* **PROMPT**
Taking the line with "V2: 12V (plus" as the first and the line with "R12: 1k (BR_L, VI) -> 1k (BR_R2, SIG)" as the last, set down the lines below exactly, pictures excluded.

[Stored entries]
★ ★ ★ ★ ★

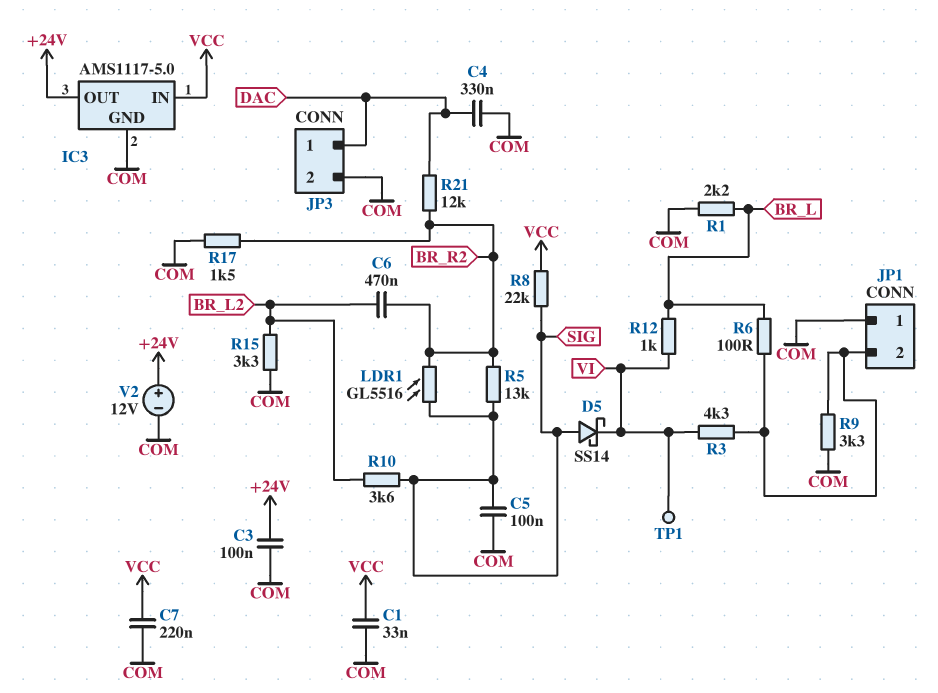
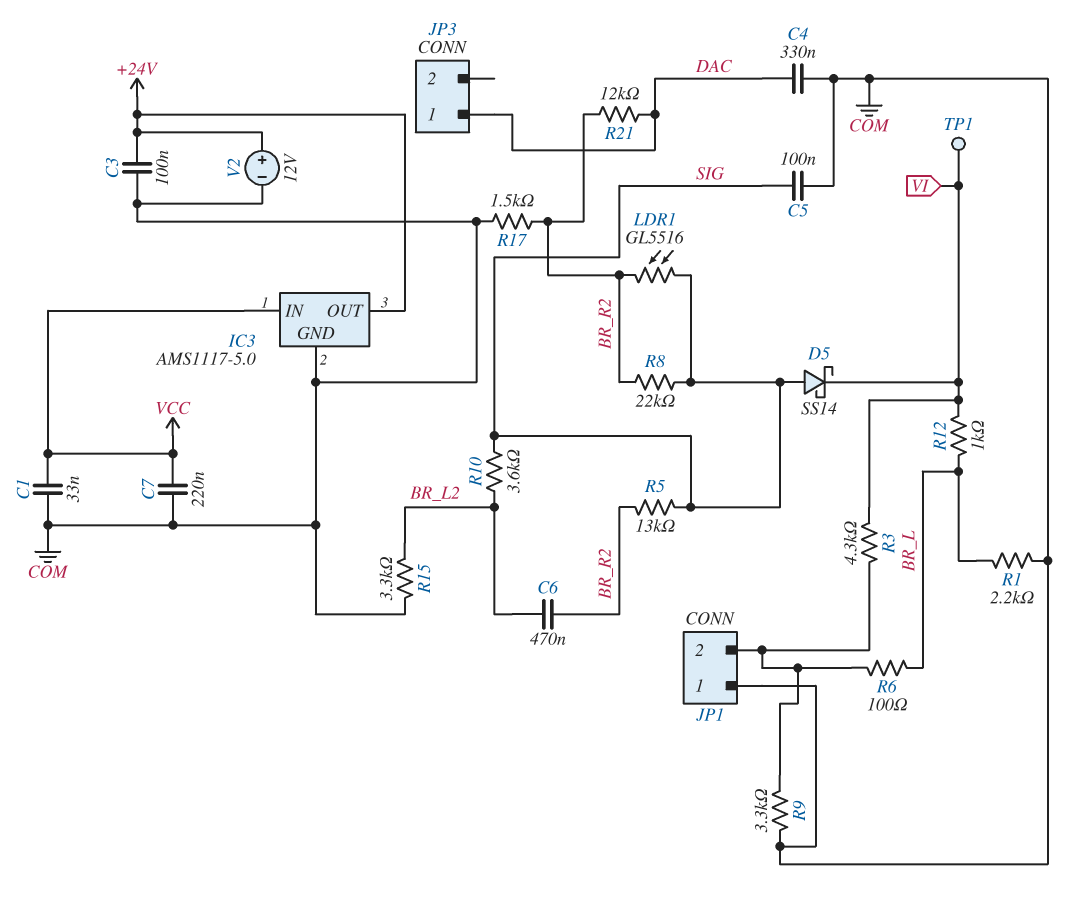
JP3 pin 2: COM -> none
R8: 22k (SIG, VCC) -> 22k (BR_R2, SIG)

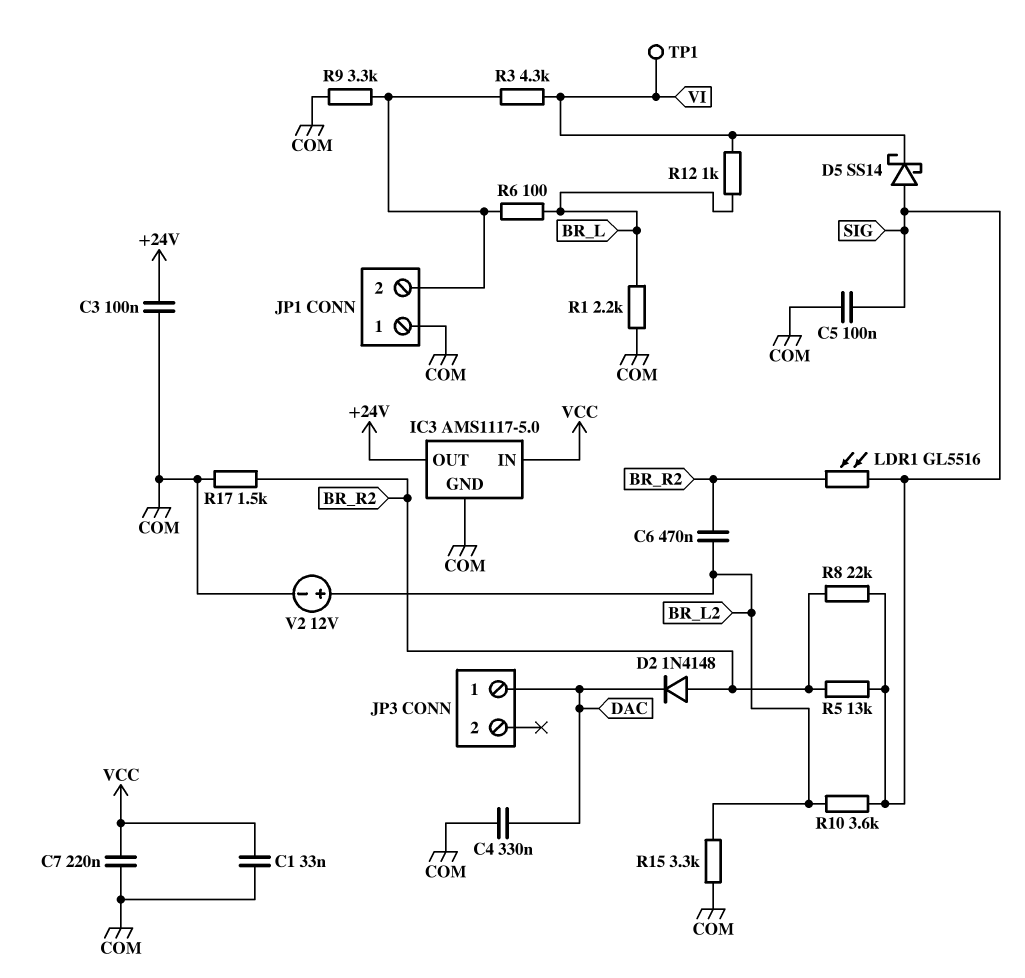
D2: none -> diode 1N4148 (A BR_R2, K DAC)
R21: 12k (BR_R2, DAC) -> none
V2: 12V (plus +24V, minus COM) -> 12V (plus BR_L2, minus COM)

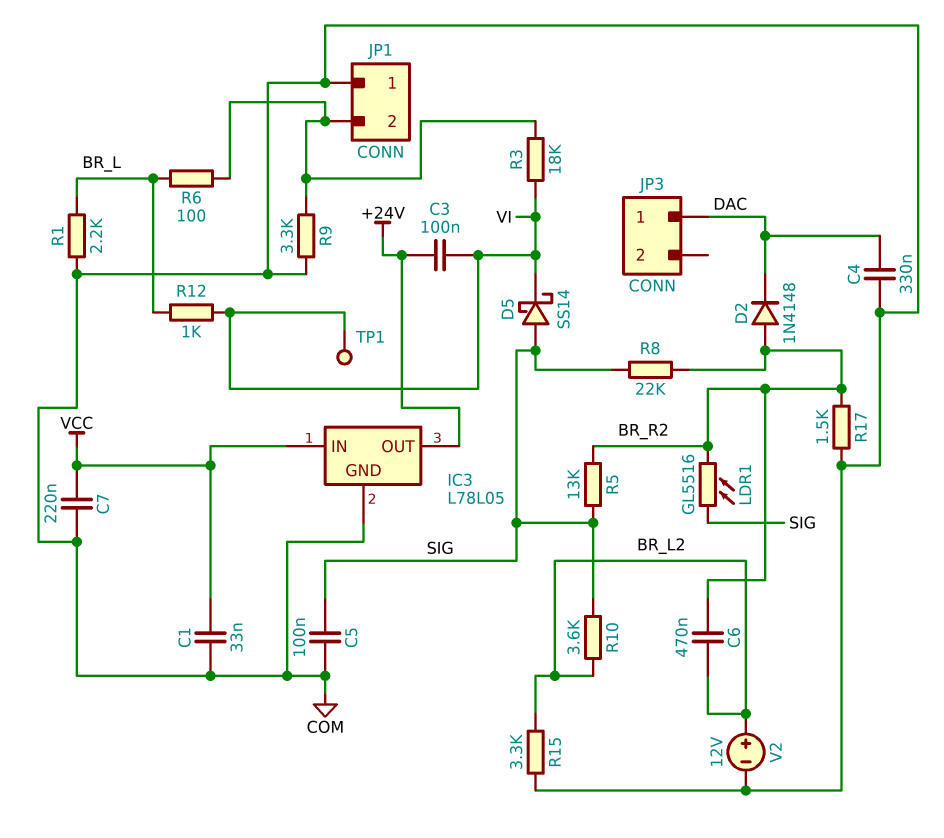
C3: 100nF (+24V, COM) -> 100nF (+24V, VI)
IC3: AMS1117-5.0 -> L78L05
R3: 4.3k (JP1/2, VI) -> 18k (JP1/2, VI)

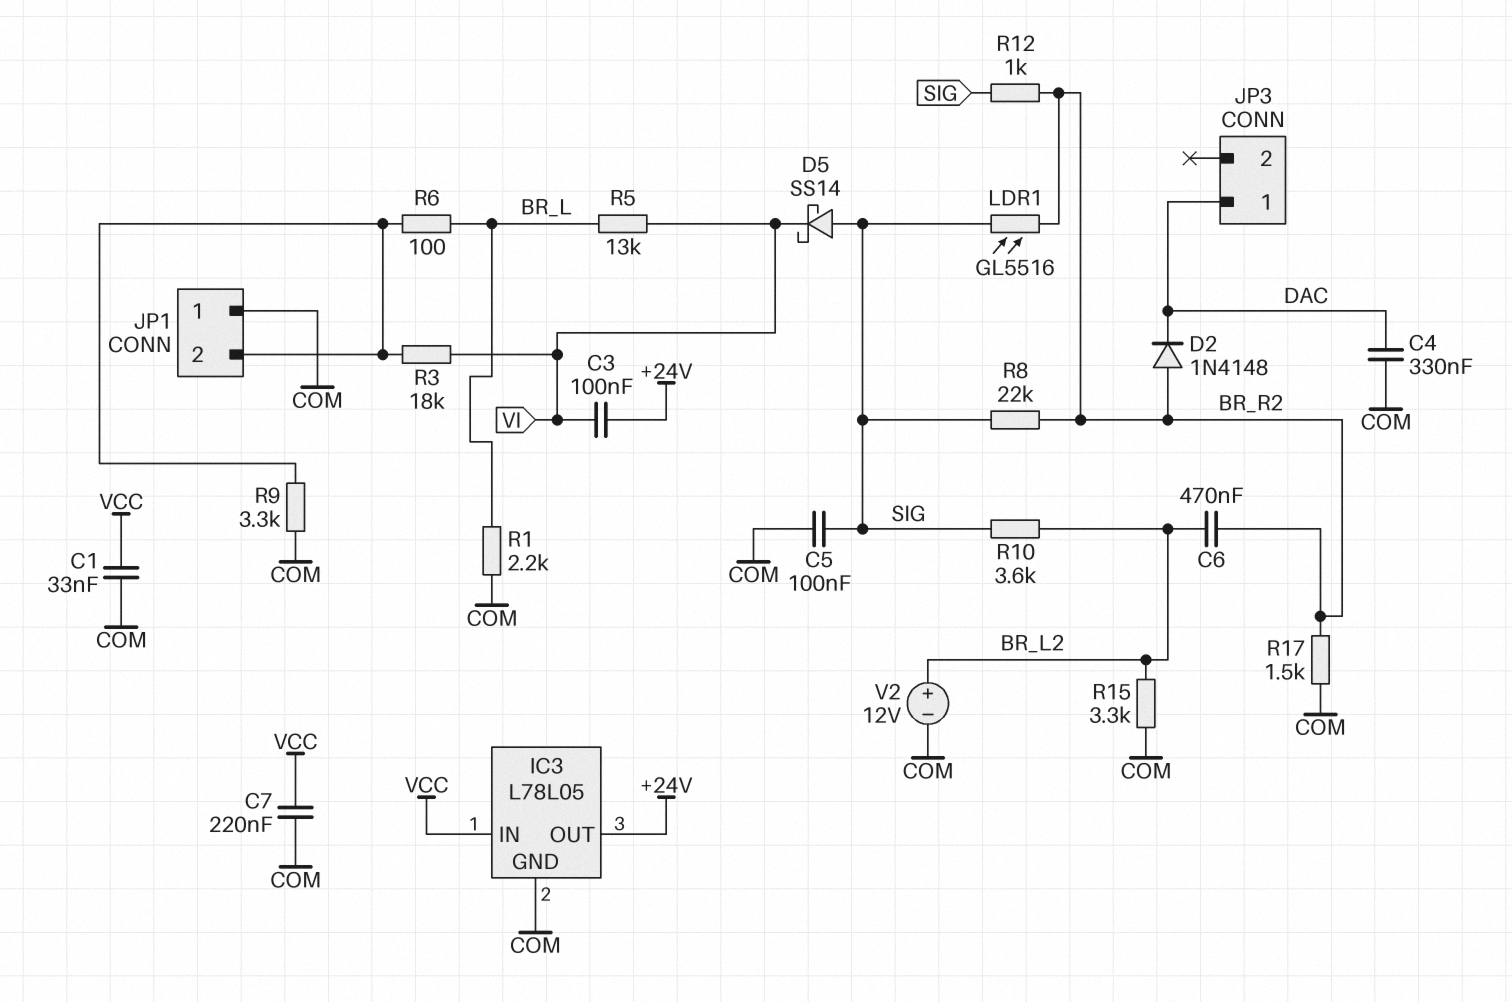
R5: 13k (BR_R2, SIG) -> 13k (BR_L, VI)
R12: 1k (BR_L, VI) -> 1k (BR_R2, SIG)
TP1: test point (VI) -> none

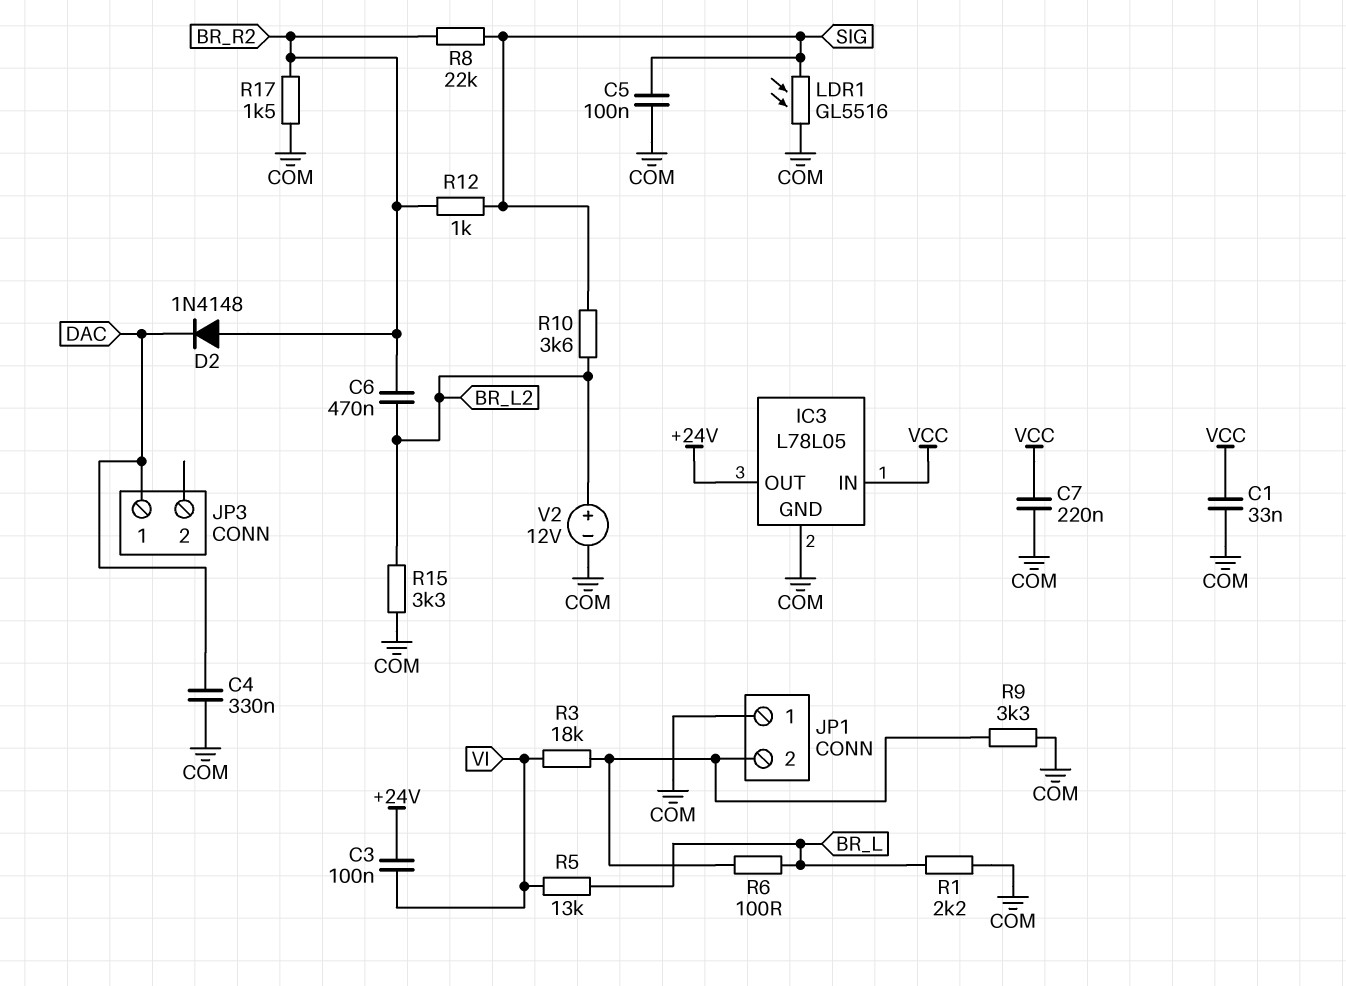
D5: schottky SS14 (A SIG, K VI) -> none
LDR1: GL5516 (BR_R2, SIG) -> GL5516 (COM, SIG)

★ ★ ★ ★ ★

* **SOLUTION FOR THIS PROBLEM**
V2: 12V (plus +24V, minus COM) -> 12V (plus BR_L2, minus COM)

C3: 100nF (+24V, COM) -> 100nF (+24V, VI)
IC3: AMS1117-5.0 -> L78L05
R3: 4.3k (JP1/2, VI) -> 18k (JP1/2, VI)

R5: 13k (BR_R2, SIG) -> 13k (BR_L, VI)
R12: 1k (BR_L, VI) -> 1k (BR_R2, SIG)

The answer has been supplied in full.